[[ Records to use open ]]

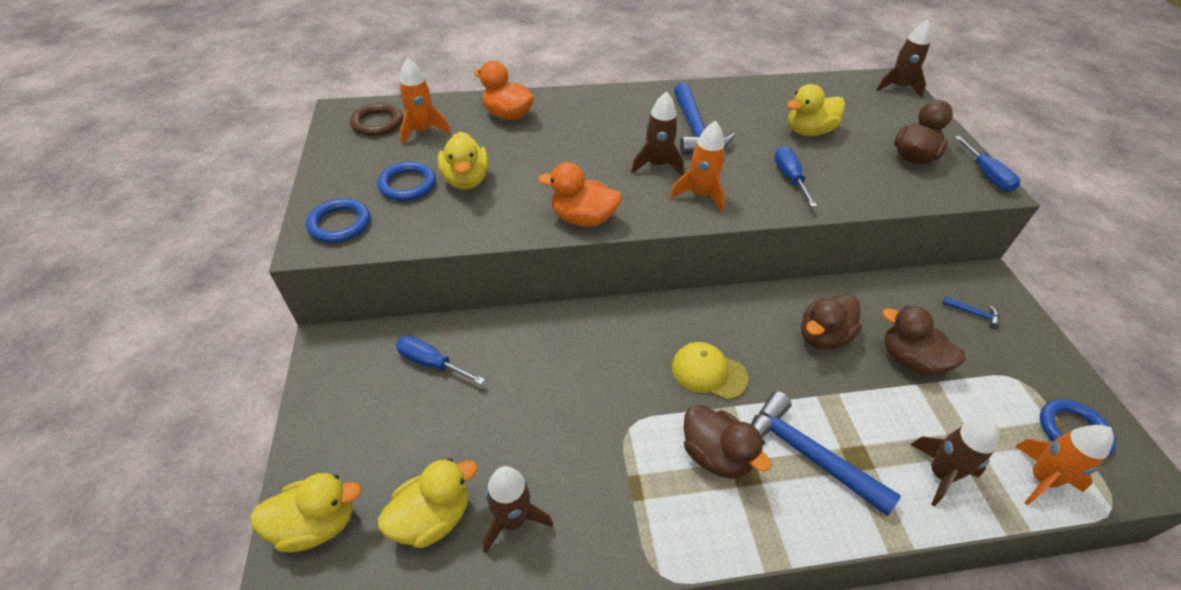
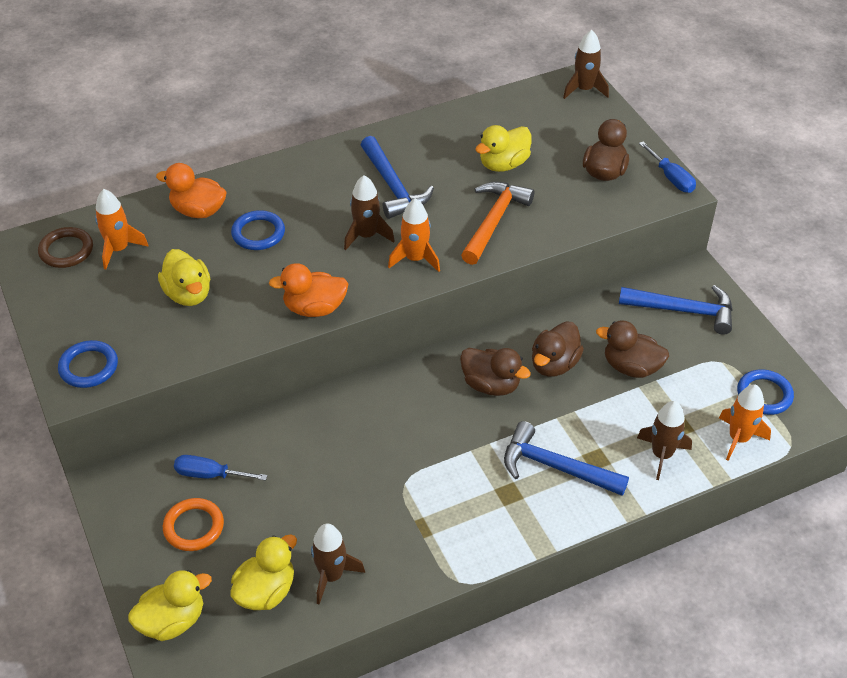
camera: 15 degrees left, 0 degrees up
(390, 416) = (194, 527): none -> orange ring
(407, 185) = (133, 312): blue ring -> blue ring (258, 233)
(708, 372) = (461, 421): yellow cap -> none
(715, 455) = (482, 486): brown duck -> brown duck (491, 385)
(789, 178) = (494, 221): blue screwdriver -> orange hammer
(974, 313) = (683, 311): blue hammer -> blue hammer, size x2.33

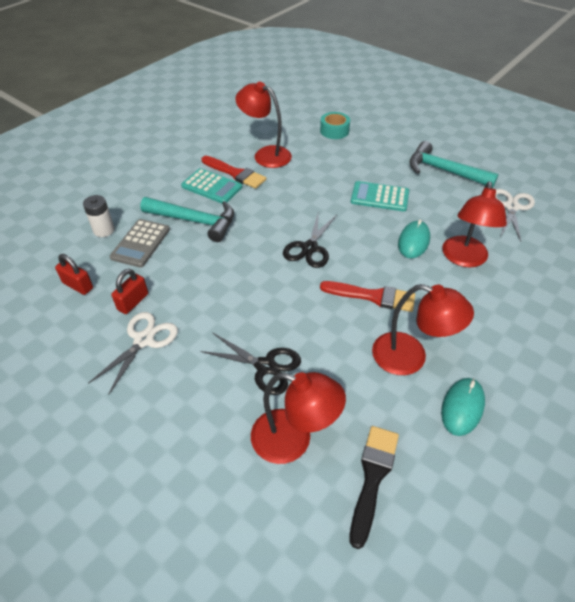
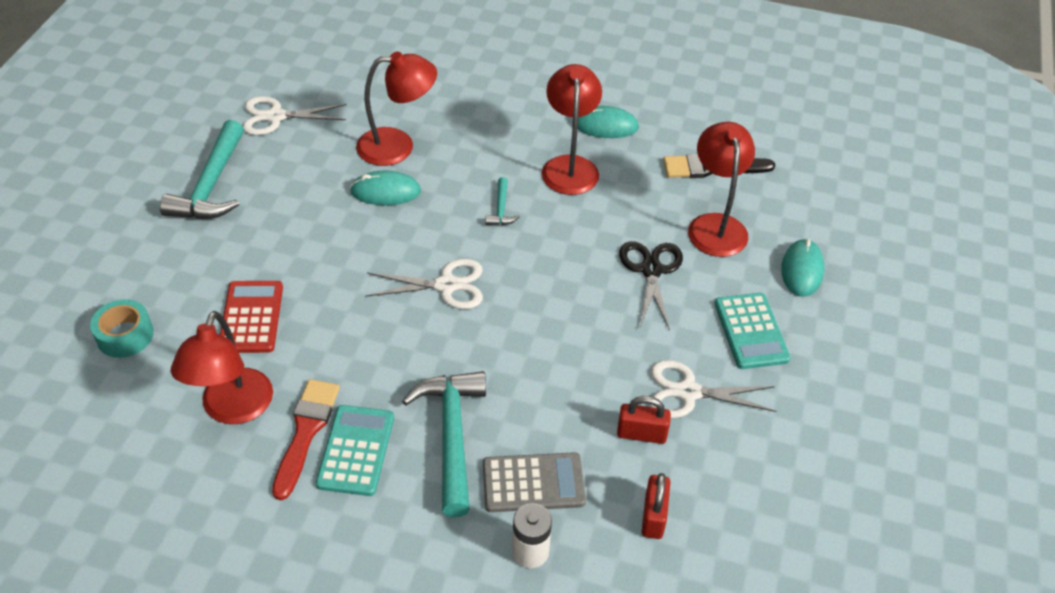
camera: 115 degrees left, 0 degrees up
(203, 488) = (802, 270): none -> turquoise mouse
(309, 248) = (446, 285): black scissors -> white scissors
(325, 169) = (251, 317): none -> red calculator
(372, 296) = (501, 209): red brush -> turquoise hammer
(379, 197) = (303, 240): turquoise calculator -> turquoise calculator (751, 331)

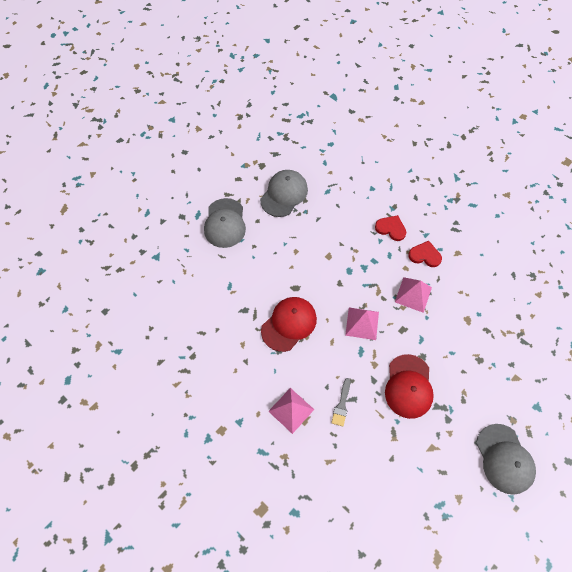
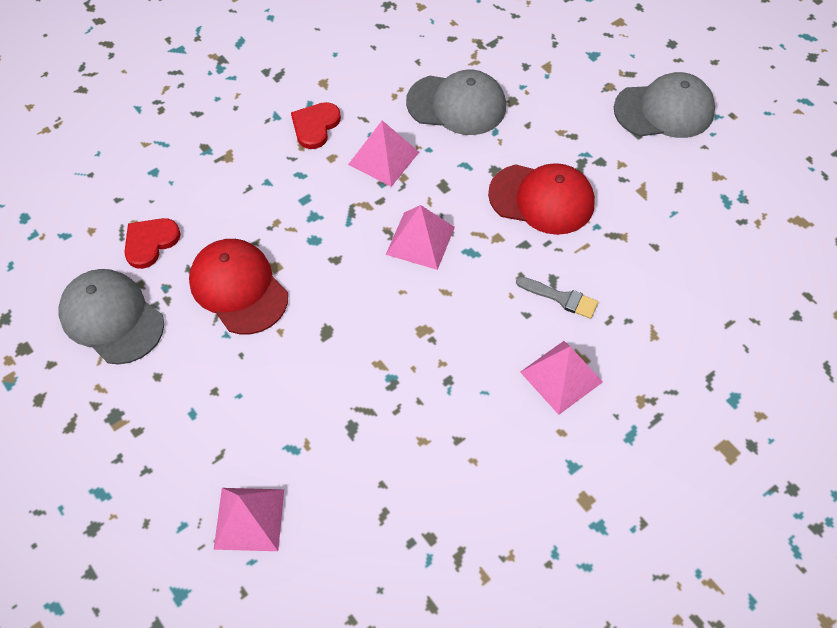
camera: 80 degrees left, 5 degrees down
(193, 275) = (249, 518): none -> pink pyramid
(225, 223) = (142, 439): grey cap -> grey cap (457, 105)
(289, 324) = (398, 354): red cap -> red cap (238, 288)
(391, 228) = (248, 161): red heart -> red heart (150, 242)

[[ Records to use closed ]]
[[ Records to use open ]]

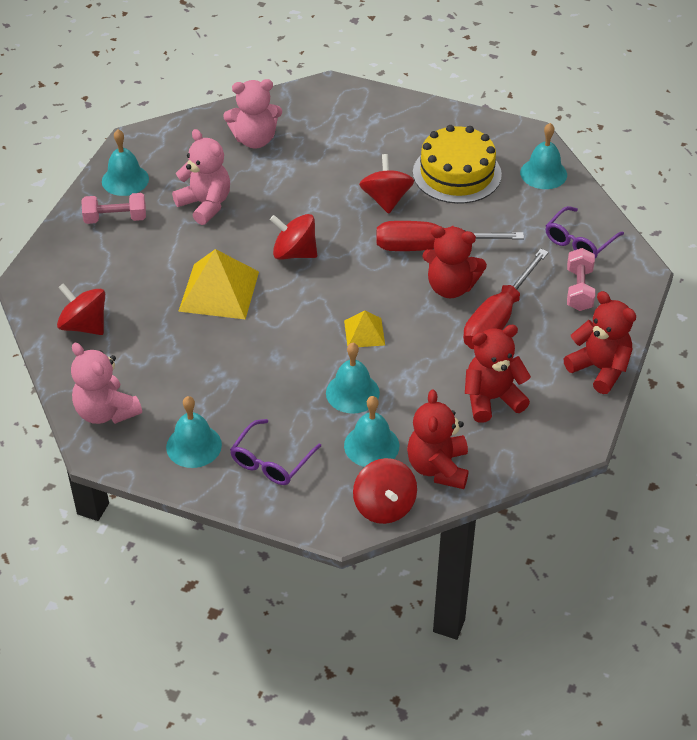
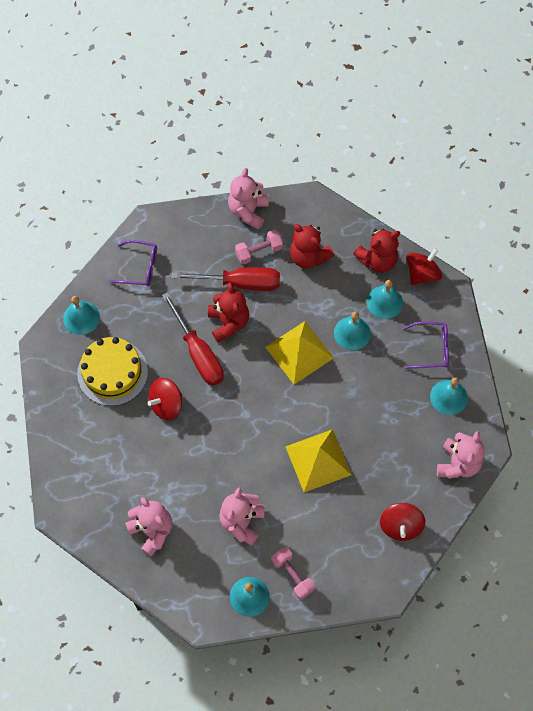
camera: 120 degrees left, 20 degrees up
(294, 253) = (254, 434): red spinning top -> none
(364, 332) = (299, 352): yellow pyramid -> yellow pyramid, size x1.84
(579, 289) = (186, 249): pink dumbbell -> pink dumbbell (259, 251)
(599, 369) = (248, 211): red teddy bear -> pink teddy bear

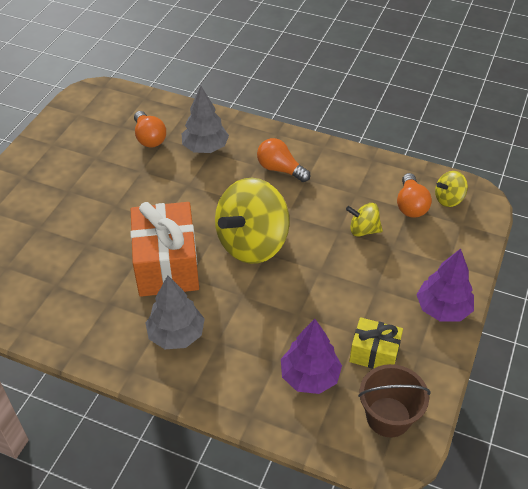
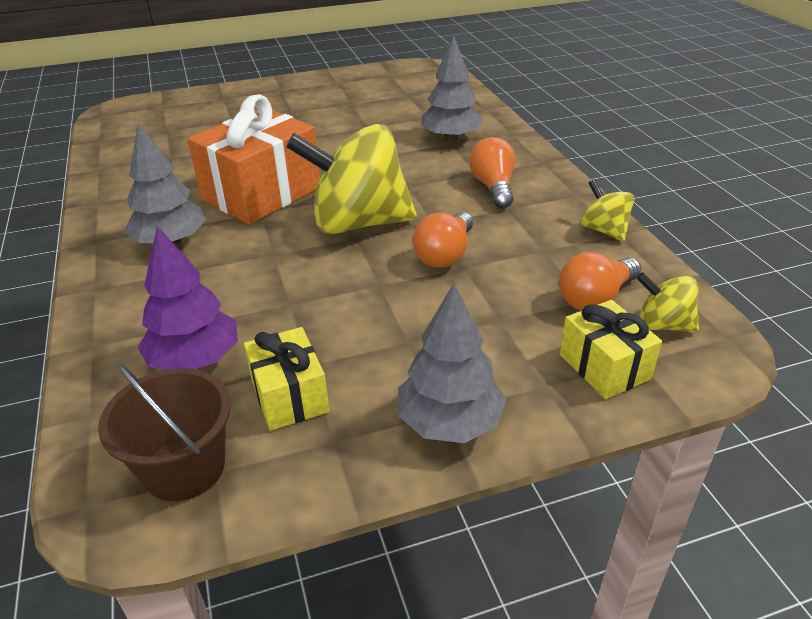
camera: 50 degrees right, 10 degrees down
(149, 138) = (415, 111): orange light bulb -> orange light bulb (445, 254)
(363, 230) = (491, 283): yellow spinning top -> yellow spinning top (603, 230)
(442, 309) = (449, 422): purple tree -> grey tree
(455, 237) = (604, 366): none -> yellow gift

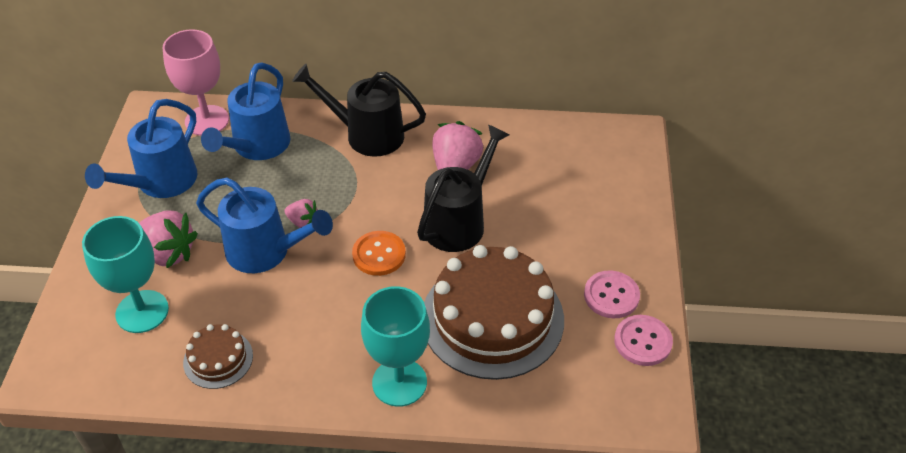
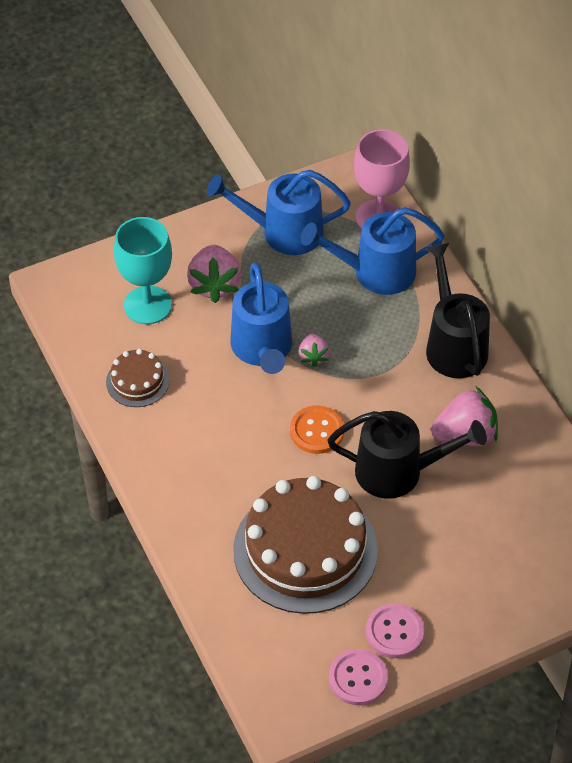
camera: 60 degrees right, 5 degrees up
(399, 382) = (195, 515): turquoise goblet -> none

[[ Records to use closed ]]
[[ Records to use open ]]

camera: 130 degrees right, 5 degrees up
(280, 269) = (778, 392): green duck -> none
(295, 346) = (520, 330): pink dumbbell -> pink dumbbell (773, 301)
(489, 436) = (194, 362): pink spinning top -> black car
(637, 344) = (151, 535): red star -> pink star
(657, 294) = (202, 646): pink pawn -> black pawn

[[ Records to use closed ]]

§ About this task:
Show all lines above that contain "grey".

§ Reply:
(225, 223) = (142, 439): grey cap -> grey cap (457, 105)
(442, 309) = (449, 422): purple tree -> grey tree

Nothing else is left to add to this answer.